* _RAW DATA_:
════════════════════
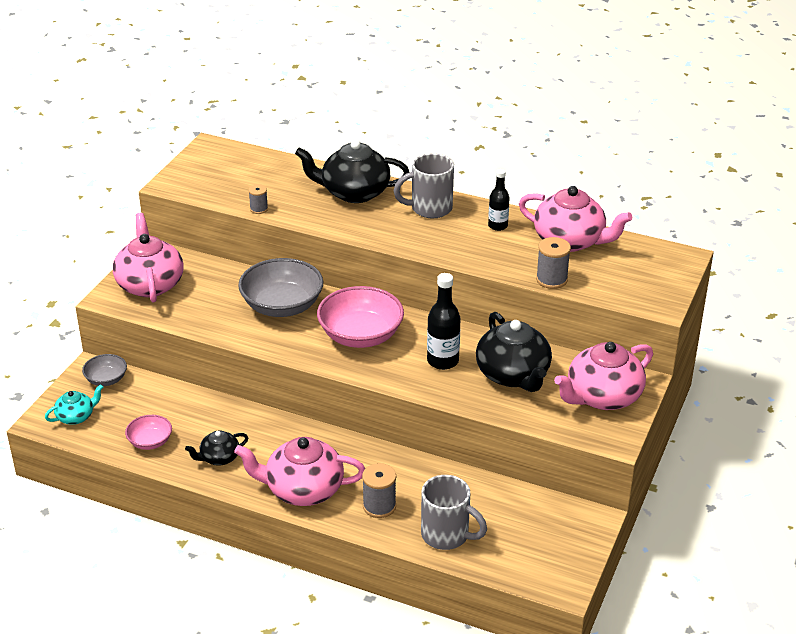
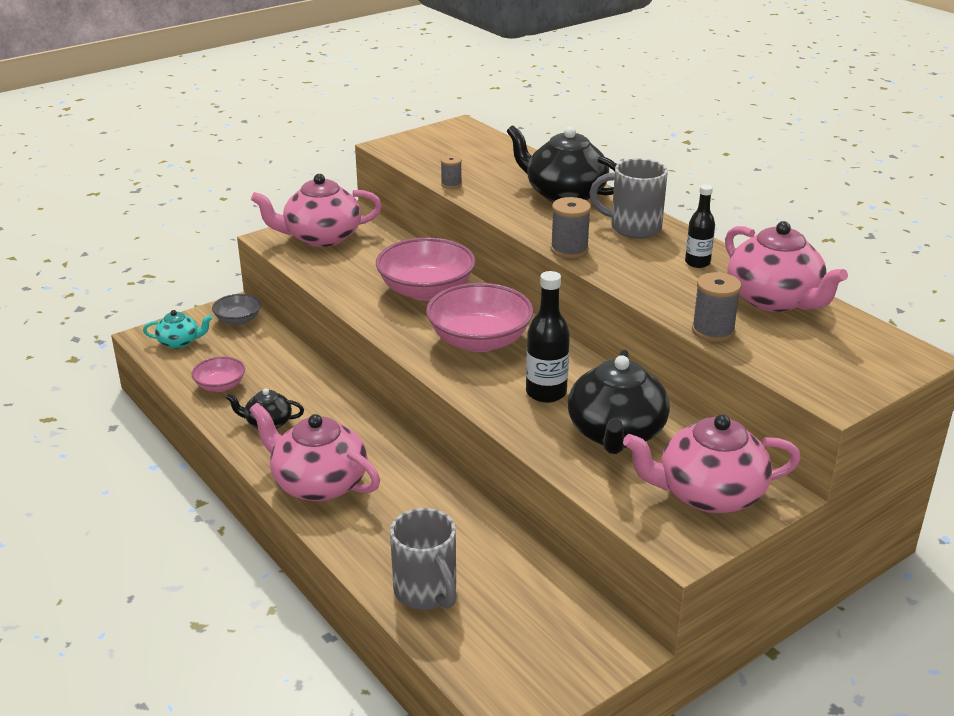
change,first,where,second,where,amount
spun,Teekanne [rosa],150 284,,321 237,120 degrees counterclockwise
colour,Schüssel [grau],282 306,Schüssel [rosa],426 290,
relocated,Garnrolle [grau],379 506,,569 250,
════════════════════
Please copy the lines above exactly as written, apart from any pictures.

change,first,where,second,where,amount
spun,Teekanne [rosa],150 284,,321 237,120 degrees counterclockwise
colour,Schüssel [grau],282 306,Schüssel [rosa],426 290,
relocated,Garnrolle [grau],379 506,,569 250,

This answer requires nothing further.